• YOUR TASK
What is needed is an exact copy of every entry, without the pictures.

• PROVIDED MATERIAL
┌────────
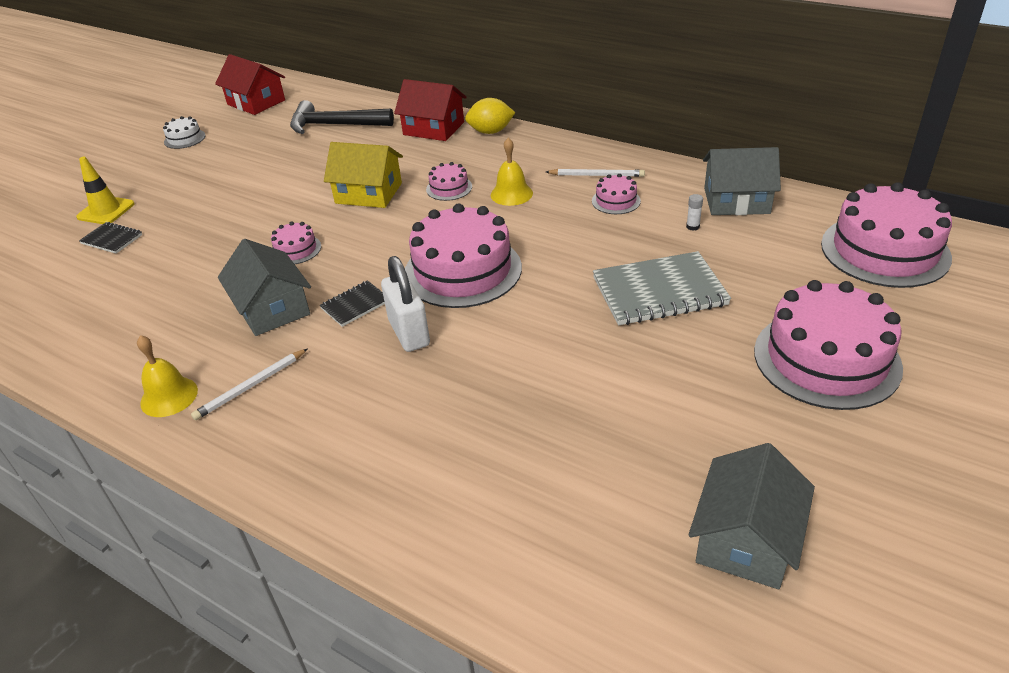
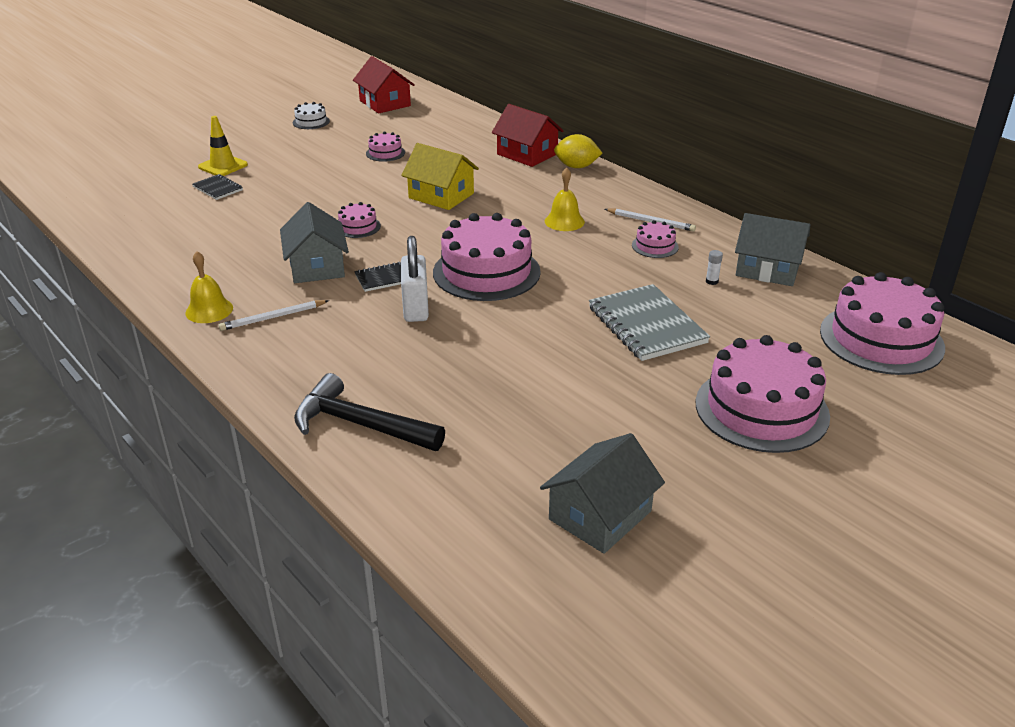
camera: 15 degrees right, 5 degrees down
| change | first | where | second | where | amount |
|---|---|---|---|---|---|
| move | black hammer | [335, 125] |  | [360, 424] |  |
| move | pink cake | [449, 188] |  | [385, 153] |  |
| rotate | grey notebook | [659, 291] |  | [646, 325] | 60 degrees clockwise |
└────────
• RESPONSE
camera: 15 degrees right, 5 degrees down
| change | first | where | second | where | amount |
|---|---|---|---|---|---|
| move | black hammer | [335, 125] |  | [360, 424] |  |
| move | pink cake | [449, 188] |  | [385, 153] |  |
| rotate | grey notebook | [659, 291] |  | [646, 325] | 60 degrees clockwise |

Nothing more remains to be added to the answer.